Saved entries

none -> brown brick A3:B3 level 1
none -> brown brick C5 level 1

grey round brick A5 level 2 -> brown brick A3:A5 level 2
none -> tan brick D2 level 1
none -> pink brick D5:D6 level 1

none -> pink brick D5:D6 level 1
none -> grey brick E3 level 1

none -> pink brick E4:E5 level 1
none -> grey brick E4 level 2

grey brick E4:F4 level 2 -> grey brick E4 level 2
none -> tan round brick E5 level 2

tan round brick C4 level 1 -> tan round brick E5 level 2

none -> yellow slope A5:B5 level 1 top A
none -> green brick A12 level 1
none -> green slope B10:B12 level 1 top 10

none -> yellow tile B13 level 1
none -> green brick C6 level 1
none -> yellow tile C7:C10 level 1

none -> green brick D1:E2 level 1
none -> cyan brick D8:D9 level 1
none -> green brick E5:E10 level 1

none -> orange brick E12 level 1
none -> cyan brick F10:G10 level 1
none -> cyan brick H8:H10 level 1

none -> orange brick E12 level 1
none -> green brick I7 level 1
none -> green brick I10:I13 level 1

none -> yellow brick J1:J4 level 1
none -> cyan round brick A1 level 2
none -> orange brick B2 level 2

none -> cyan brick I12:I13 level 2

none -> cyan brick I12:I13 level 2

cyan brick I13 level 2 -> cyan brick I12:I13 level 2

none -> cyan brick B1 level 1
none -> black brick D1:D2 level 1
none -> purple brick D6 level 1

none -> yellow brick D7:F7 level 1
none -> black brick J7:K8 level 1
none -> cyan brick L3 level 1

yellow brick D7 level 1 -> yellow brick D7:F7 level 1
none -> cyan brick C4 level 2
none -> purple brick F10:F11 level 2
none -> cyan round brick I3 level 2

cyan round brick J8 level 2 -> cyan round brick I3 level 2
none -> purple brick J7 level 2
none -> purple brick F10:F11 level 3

EXERCISE: Would you please copy the lines above, from the one holding "none -> green brick C6 level 1" through the last, and nothing else?

REPLY:
none -> green brick C6 level 1
none -> yellow tile C7:C10 level 1

none -> green brick D1:E2 level 1
none -> cyan brick D8:D9 level 1
none -> green brick E5:E10 level 1

none -> orange brick E12 level 1
none -> cyan brick F10:G10 level 1
none -> cyan brick H8:H10 level 1

none -> orange brick E12 level 1
none -> green brick I7 level 1
none -> green brick I10:I13 level 1

none -> yellow brick J1:J4 level 1
none -> cyan round brick A1 level 2
none -> orange brick B2 level 2

none -> cyan brick I12:I13 level 2

none -> cyan brick I12:I13 level 2

cyan brick I13 level 2 -> cyan brick I12:I13 level 2

none -> cyan brick B1 level 1
none -> black brick D1:D2 level 1
none -> purple brick D6 level 1

none -> yellow brick D7:F7 level 1
none -> black brick J7:K8 level 1
none -> cyan brick L3 level 1

yellow brick D7 level 1 -> yellow brick D7:F7 level 1
none -> cyan brick C4 level 2
none -> purple brick F10:F11 level 2
none -> cyan round brick I3 level 2

cyan round brick J8 level 2 -> cyan round brick I3 level 2
none -> purple brick J7 level 2
none -> purple brick F10:F11 level 3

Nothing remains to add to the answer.